ABOUT THIS EXERCISE: Beginning with the line that contains "C1: 470nF (+12V, GND) -> none" and ending with the last line of the records, write out each line exactly and omit the pictures.

DATA SECTION:
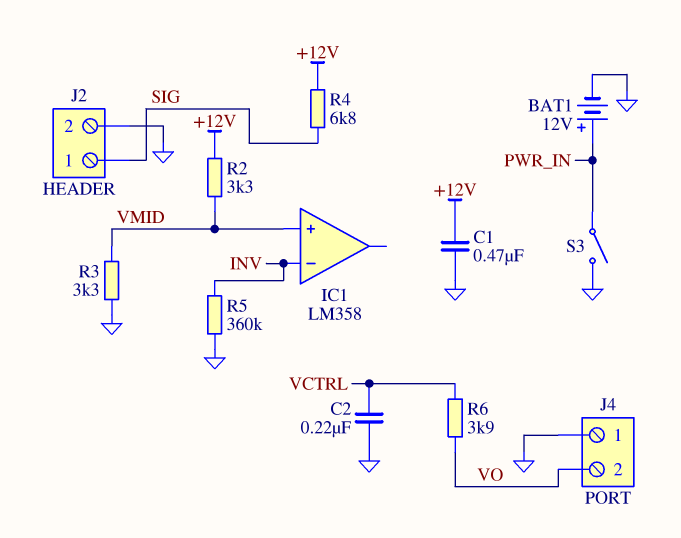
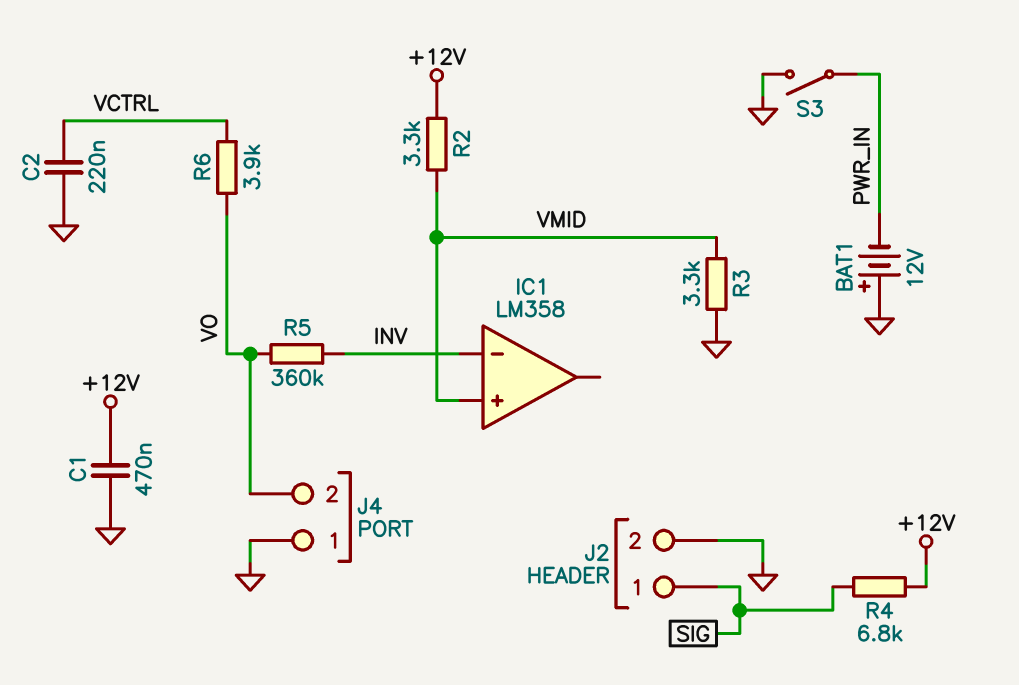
BAT1: 12V (plus PWR_IN, minus GND) -> 12V (plus GND, minus PWR_IN)
R5: 360k (GND, INV) -> 360k (INV, VO)

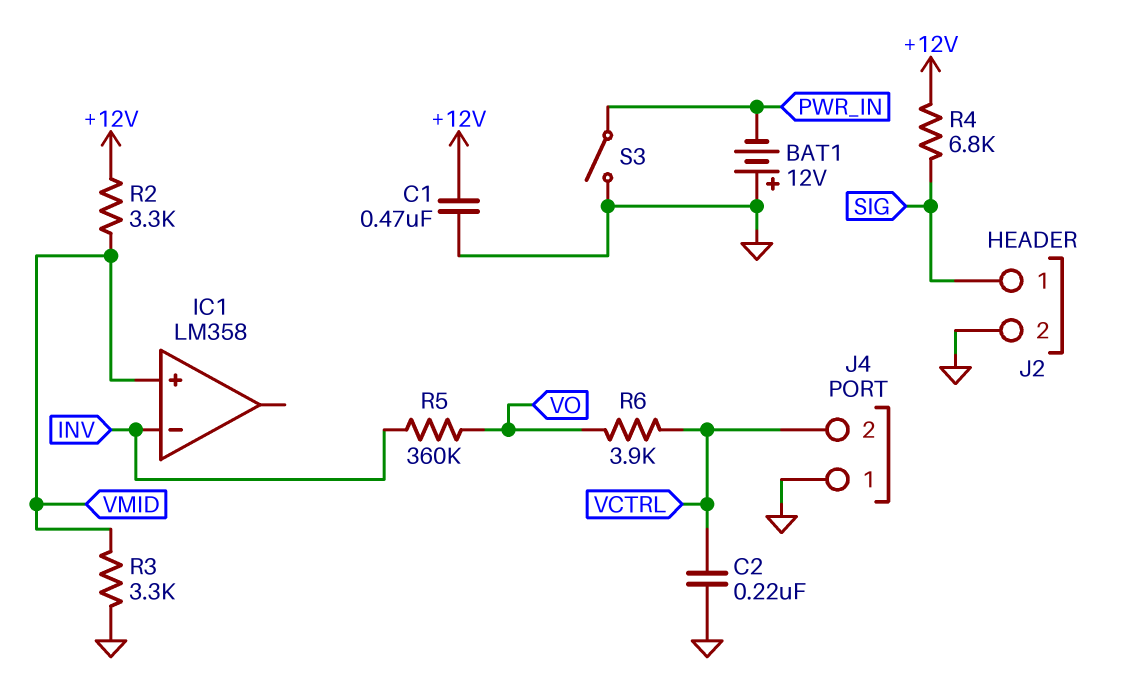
J4 pin 2: VO -> VCTRL

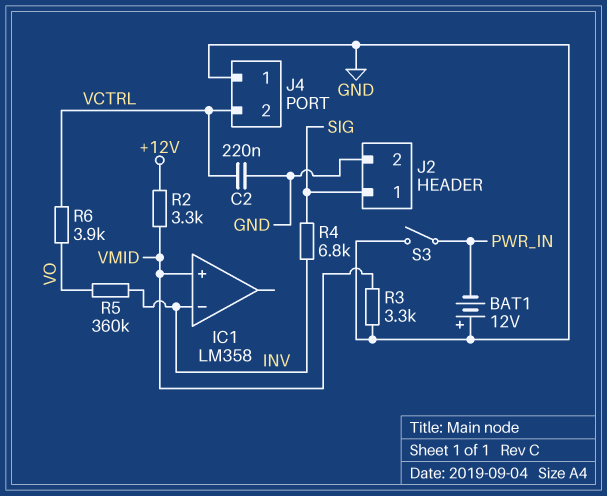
C1: 470nF (+12V, GND) -> none
R4: 6.8k (+12V, SIG) -> 6.8k (INV, SIG)

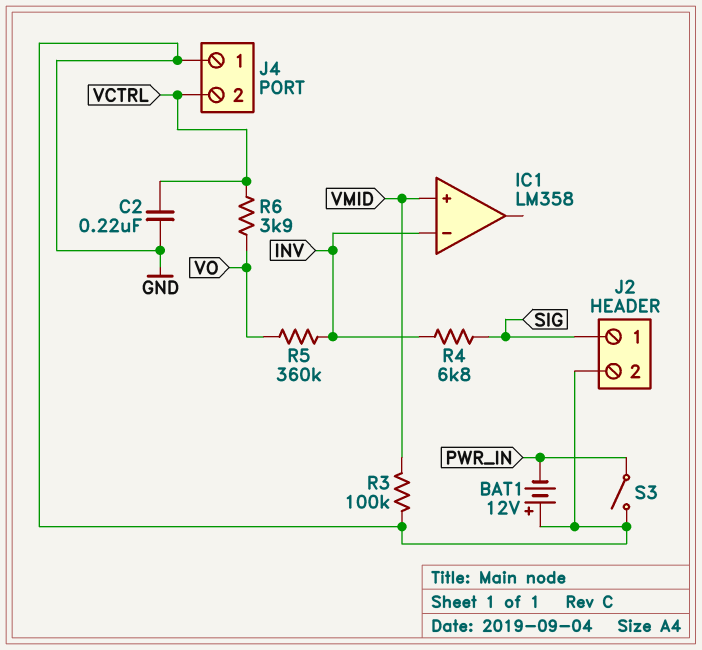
R2: 3.3k (+12V, VMID) -> none
R3: 3.3k (GND, VMID) -> 100k (GND, VMID)

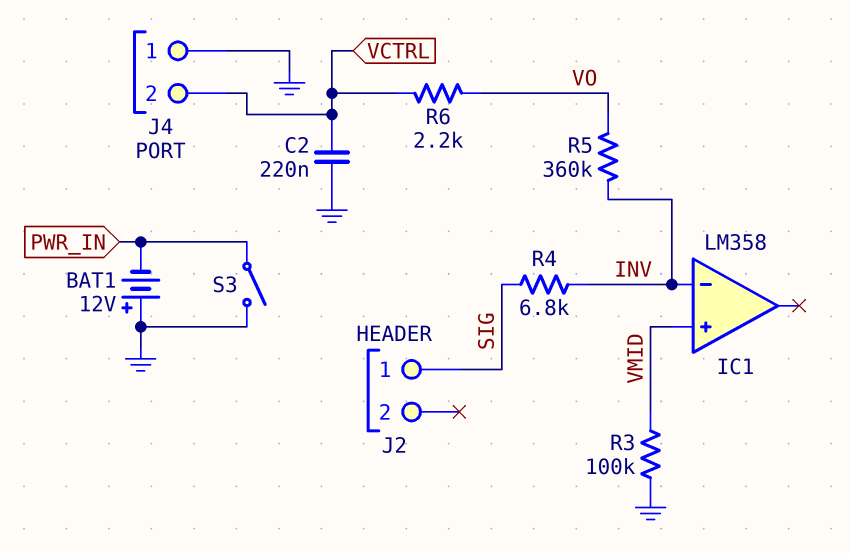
J2 pin 2: GND -> none
R6: 3.9k (VCTRL, VO) -> 2.2k (VCTRL, VO)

TASK RESPONSE:
C1: 470nF (+12V, GND) -> none
R4: 6.8k (+12V, SIG) -> 6.8k (INV, SIG)

R2: 3.3k (+12V, VMID) -> none
R3: 3.3k (GND, VMID) -> 100k (GND, VMID)

J2 pin 2: GND -> none
R6: 3.9k (VCTRL, VO) -> 2.2k (VCTRL, VO)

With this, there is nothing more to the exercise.